*Source data*.
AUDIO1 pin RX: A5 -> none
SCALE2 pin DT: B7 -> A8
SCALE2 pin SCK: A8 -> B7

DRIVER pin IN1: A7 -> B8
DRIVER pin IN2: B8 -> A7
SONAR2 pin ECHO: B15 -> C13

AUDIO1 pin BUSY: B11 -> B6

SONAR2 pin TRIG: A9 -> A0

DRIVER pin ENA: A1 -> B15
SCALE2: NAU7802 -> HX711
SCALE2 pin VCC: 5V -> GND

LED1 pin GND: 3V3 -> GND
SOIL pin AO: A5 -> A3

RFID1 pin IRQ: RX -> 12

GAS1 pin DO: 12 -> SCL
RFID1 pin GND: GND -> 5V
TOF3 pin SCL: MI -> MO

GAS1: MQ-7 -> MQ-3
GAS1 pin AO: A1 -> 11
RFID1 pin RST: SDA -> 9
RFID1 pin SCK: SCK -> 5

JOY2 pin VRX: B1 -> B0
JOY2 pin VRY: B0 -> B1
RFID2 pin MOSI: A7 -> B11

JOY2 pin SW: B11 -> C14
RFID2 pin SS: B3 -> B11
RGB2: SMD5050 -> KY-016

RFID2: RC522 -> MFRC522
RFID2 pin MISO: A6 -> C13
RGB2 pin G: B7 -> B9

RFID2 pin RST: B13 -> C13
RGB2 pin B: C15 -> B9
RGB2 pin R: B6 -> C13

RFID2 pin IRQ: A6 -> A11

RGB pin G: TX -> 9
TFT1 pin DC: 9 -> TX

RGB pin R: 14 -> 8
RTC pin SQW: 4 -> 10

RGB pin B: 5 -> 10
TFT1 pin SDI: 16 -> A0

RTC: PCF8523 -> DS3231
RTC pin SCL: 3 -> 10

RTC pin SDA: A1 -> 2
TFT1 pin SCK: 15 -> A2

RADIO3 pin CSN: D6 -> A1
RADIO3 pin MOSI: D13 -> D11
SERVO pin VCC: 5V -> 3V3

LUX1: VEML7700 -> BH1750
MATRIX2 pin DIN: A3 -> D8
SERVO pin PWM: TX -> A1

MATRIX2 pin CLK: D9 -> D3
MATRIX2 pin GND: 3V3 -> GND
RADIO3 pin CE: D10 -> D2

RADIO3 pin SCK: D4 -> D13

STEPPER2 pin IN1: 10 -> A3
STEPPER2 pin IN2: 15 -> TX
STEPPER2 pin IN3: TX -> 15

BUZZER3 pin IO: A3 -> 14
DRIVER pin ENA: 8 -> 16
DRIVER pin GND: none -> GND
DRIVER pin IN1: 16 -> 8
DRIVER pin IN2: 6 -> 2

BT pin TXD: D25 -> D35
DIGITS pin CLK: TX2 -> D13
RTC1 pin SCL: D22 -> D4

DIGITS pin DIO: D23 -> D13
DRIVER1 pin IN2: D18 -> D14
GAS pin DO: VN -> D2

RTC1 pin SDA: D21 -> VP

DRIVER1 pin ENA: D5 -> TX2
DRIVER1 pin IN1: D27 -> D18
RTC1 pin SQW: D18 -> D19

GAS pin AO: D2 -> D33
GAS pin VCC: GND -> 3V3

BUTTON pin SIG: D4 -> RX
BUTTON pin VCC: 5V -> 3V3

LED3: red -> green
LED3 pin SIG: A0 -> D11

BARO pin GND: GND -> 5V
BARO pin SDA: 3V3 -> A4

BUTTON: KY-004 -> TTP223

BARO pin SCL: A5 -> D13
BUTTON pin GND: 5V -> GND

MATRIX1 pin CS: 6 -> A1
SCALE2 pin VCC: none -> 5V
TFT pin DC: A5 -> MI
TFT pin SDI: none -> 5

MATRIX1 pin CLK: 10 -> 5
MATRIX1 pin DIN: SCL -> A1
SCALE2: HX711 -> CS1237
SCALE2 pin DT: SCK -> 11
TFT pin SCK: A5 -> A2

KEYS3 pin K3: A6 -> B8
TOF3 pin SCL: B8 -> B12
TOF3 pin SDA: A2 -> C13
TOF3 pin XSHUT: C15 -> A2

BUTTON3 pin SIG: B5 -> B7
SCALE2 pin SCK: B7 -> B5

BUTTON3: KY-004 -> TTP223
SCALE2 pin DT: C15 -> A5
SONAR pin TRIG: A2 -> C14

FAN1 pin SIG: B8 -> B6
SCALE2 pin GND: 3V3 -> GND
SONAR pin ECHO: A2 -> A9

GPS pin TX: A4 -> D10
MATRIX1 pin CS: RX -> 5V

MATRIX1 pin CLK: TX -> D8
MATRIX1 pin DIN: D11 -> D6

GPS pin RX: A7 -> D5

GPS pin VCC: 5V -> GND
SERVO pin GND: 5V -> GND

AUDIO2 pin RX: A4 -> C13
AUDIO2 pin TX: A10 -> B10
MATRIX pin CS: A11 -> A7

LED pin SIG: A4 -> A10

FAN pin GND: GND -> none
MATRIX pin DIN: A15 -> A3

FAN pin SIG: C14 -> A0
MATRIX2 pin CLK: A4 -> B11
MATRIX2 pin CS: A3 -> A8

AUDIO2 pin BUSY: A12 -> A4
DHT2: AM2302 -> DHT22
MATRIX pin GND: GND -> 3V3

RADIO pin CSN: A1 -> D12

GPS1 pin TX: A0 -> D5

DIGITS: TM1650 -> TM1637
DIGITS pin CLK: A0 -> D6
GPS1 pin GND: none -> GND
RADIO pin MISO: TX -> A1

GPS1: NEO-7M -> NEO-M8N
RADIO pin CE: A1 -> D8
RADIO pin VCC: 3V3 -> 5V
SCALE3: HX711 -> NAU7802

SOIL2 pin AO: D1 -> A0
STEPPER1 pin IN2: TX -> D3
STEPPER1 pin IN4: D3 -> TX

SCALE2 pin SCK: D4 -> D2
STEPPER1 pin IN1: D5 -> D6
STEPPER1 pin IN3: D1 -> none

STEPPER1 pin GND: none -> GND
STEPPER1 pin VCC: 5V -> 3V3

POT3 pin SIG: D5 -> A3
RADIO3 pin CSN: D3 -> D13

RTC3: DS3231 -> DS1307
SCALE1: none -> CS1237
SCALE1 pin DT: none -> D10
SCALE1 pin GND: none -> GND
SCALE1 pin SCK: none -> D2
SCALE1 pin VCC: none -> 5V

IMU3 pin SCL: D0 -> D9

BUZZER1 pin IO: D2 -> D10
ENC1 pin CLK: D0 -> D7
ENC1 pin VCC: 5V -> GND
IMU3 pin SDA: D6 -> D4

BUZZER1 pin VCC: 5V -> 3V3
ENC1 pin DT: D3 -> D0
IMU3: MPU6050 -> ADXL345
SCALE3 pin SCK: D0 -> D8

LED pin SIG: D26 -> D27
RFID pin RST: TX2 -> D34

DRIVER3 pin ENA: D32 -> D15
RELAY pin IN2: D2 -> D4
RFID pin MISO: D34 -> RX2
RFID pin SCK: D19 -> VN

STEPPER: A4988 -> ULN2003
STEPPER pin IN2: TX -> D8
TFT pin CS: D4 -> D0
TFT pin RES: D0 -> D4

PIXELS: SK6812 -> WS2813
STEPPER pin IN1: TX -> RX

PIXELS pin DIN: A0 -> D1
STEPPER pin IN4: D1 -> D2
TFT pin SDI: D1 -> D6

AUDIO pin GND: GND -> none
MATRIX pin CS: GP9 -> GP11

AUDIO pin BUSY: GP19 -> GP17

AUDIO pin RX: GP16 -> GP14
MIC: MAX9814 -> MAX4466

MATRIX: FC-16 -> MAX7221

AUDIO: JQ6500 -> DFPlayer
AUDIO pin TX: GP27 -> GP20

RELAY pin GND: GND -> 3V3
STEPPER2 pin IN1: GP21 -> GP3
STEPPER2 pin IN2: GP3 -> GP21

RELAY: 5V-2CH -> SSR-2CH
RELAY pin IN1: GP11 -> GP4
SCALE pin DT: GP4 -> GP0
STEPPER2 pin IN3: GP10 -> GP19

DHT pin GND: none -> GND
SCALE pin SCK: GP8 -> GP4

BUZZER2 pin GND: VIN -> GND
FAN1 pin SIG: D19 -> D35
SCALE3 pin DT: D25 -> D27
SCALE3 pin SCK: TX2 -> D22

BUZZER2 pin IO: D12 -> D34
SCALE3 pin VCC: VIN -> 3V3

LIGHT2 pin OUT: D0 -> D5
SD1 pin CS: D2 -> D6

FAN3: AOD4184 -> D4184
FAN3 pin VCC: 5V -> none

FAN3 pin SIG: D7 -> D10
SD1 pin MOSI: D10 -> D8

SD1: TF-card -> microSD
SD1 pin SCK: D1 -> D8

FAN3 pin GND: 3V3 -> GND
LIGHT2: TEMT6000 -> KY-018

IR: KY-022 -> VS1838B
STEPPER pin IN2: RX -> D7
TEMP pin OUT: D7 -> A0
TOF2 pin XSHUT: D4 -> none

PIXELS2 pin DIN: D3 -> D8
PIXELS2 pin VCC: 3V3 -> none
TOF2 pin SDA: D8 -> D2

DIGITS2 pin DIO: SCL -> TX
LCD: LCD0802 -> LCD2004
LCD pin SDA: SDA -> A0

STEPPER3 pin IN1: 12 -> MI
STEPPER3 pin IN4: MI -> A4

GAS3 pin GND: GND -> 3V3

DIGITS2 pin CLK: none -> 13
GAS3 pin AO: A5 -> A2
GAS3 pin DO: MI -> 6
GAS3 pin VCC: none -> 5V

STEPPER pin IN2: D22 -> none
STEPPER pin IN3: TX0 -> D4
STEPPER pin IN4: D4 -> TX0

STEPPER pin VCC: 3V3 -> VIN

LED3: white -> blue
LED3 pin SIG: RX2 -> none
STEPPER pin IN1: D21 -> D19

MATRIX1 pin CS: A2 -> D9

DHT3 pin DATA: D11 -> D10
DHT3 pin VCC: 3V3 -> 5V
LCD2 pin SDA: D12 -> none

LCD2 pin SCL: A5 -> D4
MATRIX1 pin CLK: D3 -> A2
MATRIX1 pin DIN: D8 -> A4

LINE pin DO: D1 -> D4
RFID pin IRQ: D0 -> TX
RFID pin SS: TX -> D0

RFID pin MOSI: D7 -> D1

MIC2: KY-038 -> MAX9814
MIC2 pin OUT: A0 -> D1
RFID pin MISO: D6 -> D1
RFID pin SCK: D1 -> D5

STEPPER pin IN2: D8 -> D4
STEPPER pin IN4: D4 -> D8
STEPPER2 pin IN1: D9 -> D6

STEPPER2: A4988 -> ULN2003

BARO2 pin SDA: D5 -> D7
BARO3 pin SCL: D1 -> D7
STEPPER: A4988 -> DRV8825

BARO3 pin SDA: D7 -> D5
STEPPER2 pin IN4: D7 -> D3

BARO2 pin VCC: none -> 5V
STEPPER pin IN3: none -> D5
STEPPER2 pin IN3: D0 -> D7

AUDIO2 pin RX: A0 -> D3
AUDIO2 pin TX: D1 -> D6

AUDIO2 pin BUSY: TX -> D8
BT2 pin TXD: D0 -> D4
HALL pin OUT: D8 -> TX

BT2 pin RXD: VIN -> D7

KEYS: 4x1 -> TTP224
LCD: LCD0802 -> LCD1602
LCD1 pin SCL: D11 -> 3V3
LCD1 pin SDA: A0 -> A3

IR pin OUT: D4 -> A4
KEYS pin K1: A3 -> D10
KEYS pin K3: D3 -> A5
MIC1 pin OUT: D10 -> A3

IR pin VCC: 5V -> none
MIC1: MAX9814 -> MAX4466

*Assigned task*. Set down, exactly as they stand above, the lines starting with the line with "DHT3 pin VCC: 3V3 -> 5V" and going on through the line with "IR pin VCC: 5V -> none", and no others.

*Result of the task*.
DHT3 pin VCC: 3V3 -> 5V
LCD2 pin SDA: D12 -> none

LCD2 pin SCL: A5 -> D4
MATRIX1 pin CLK: D3 -> A2
MATRIX1 pin DIN: D8 -> A4

LINE pin DO: D1 -> D4
RFID pin IRQ: D0 -> TX
RFID pin SS: TX -> D0

RFID pin MOSI: D7 -> D1

MIC2: KY-038 -> MAX9814
MIC2 pin OUT: A0 -> D1
RFID pin MISO: D6 -> D1
RFID pin SCK: D1 -> D5

STEPPER pin IN2: D8 -> D4
STEPPER pin IN4: D4 -> D8
STEPPER2 pin IN1: D9 -> D6

STEPPER2: A4988 -> ULN2003

BARO2 pin SDA: D5 -> D7
BARO3 pin SCL: D1 -> D7
STEPPER: A4988 -> DRV8825

BARO3 pin SDA: D7 -> D5
STEPPER2 pin IN4: D7 -> D3

BARO2 pin VCC: none -> 5V
STEPPER pin IN3: none -> D5
STEPPER2 pin IN3: D0 -> D7

AUDIO2 pin RX: A0 -> D3
AUDIO2 pin TX: D1 -> D6

AUDIO2 pin BUSY: TX -> D8
BT2 pin TXD: D0 -> D4
HALL pin OUT: D8 -> TX

BT2 pin RXD: VIN -> D7

KEYS: 4x1 -> TTP224
LCD: LCD0802 -> LCD1602
LCD1 pin SCL: D11 -> 3V3
LCD1 pin SDA: A0 -> A3

IR pin OUT: D4 -> A4
KEYS pin K1: A3 -> D10
KEYS pin K3: D3 -> A5
MIC1 pin OUT: D10 -> A3

IR pin VCC: 5V -> none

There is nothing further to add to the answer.